Data for review –

[Start of Attachment]

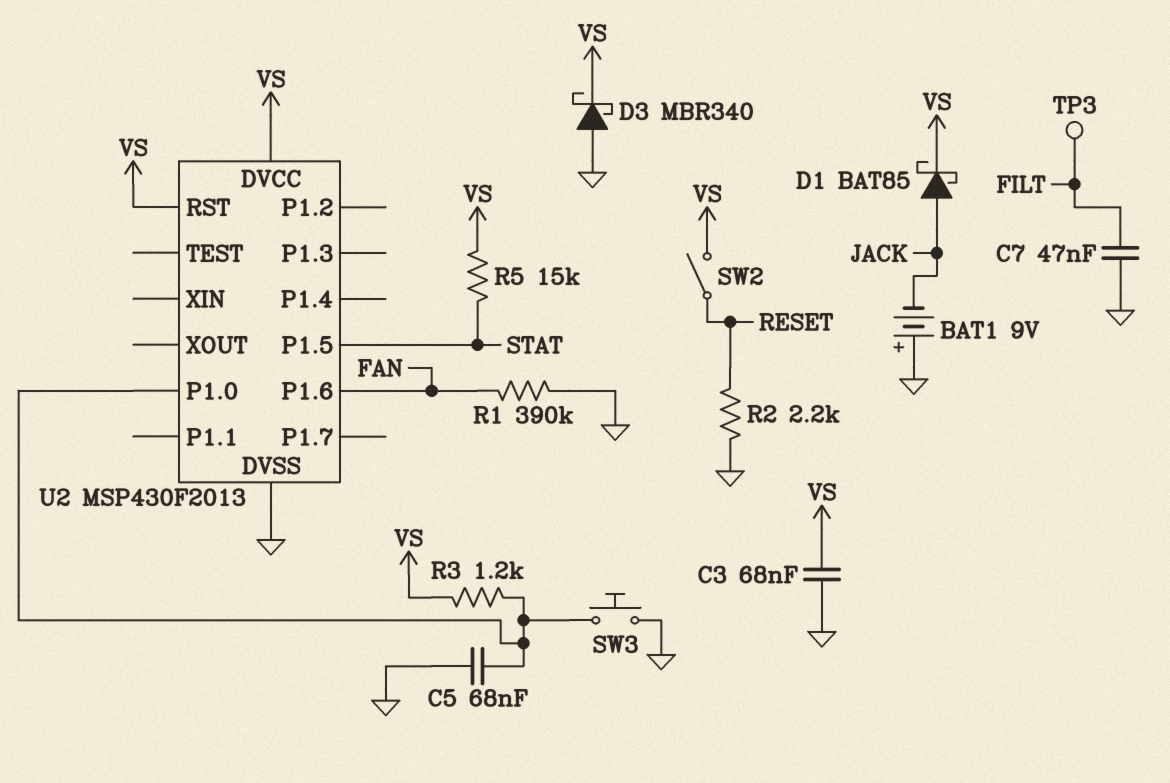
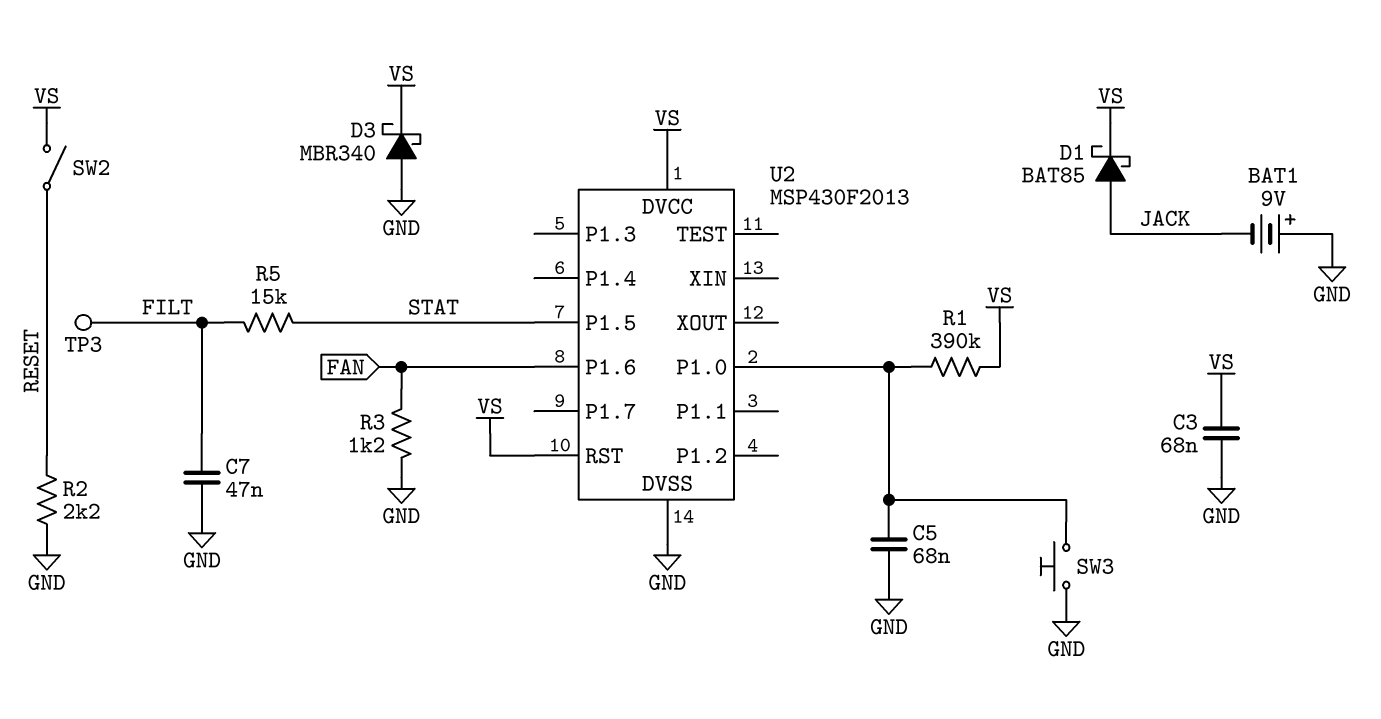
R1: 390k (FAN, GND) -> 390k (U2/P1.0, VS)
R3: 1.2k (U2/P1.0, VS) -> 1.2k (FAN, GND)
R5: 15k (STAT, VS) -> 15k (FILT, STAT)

[End of Attachment]
[Start of Attachment]

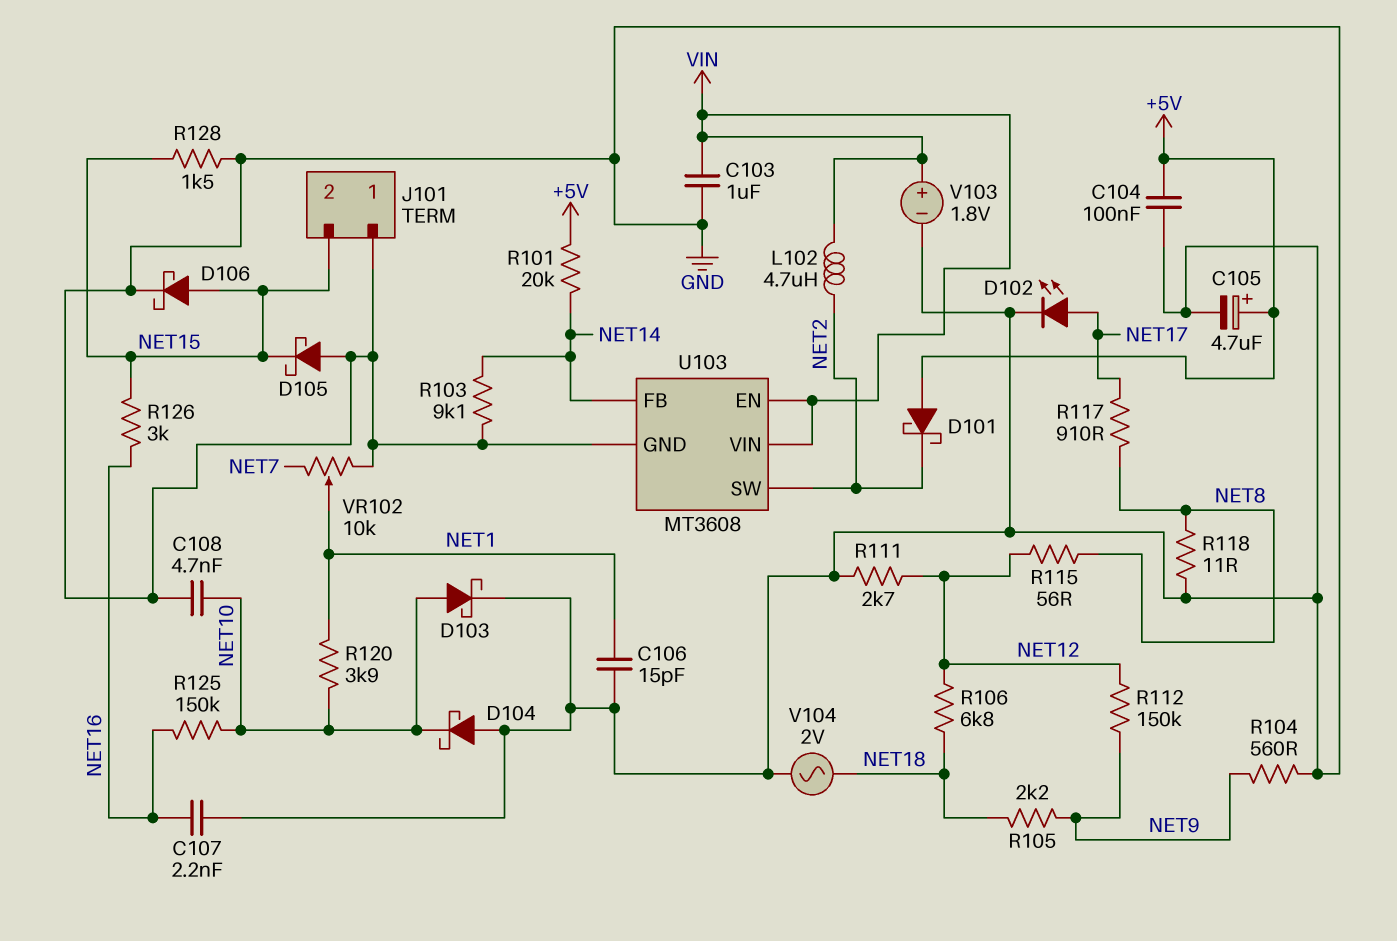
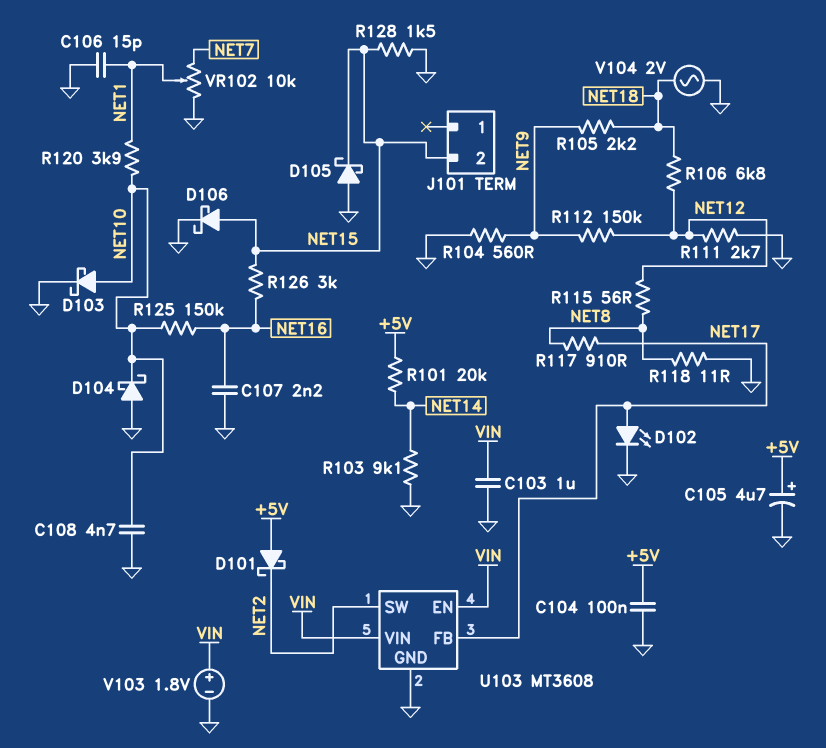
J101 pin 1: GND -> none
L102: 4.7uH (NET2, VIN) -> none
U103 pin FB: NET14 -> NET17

[End of Attachment]

Work to complete – Scan the data above for the word "none" and report every line where it is found.

Response to this task –
J101 pin 1: GND -> none
L102: 4.7uH (NET2, VIN) -> none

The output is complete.